### [Instructions for the task]
Every line in the data below from the one containing "added: stacking toy/purple" down to the one containing "moved: candle/white 244", both included, must be retyped exactly; no other line is to appear.

### [Input for this task]
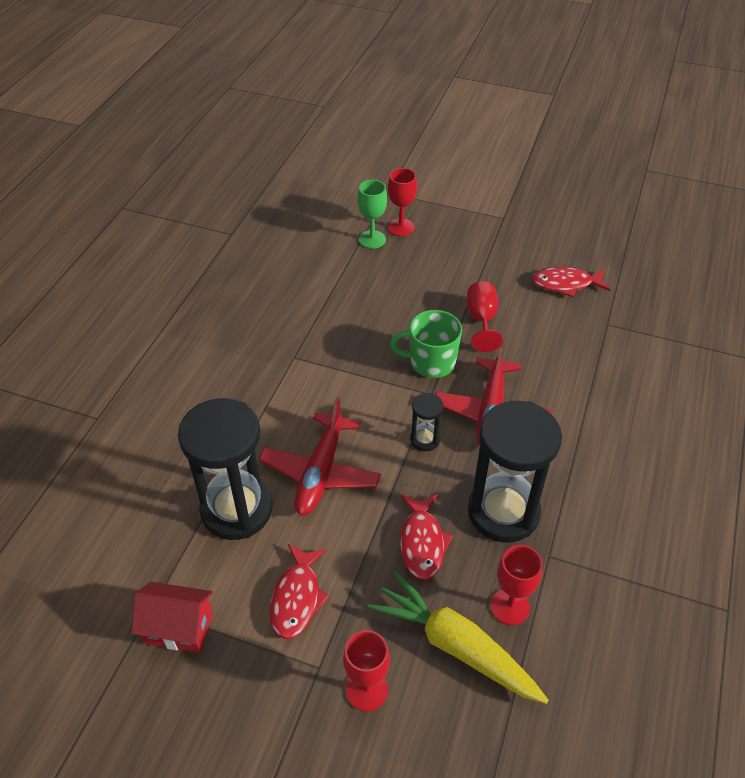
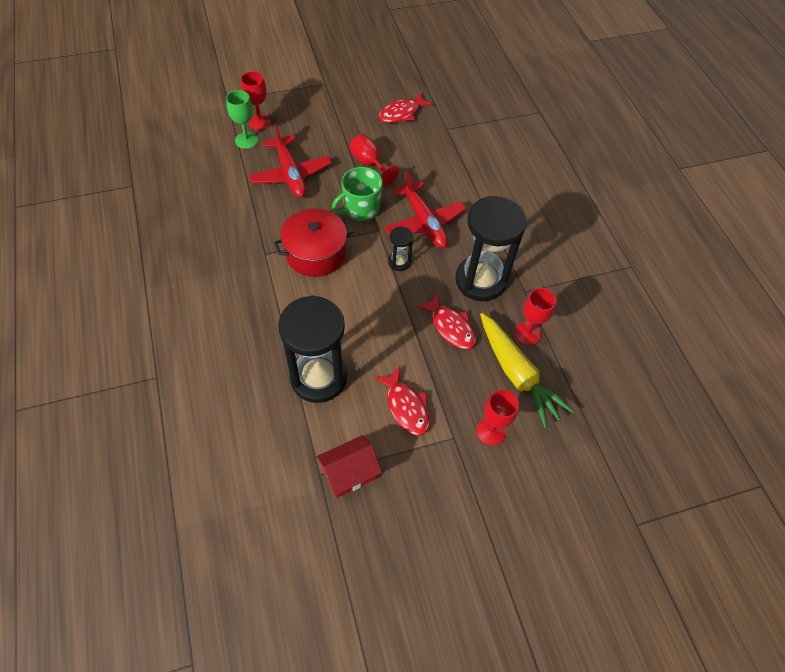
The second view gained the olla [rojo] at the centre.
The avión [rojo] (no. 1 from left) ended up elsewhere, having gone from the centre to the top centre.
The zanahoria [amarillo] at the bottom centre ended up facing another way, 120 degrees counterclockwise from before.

...

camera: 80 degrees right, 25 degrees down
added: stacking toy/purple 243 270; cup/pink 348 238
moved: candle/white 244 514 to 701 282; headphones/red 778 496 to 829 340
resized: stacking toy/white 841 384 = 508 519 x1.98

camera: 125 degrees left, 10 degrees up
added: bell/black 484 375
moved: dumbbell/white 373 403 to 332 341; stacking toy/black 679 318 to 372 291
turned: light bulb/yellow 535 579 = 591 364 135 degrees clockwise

### [Solution to this task]
added: stacking toy/purple 243 270; cup/pink 348 238
moved: candle/white 244 514 to 701 282; headphones/red 778 496 to 829 340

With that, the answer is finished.